# YOUR GOAL:
Reproduce all of the data that follows, character for character.

# GIVEN INFORMATION:
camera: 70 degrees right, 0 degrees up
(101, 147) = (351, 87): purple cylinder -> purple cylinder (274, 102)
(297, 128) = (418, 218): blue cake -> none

# RESULT OF THIS TASK:
camera: 70 degrees right, 0 degrees up
(101, 147) = (351, 87): purple cylinder -> purple cylinder (274, 102)
(297, 128) = (418, 218): blue cake -> none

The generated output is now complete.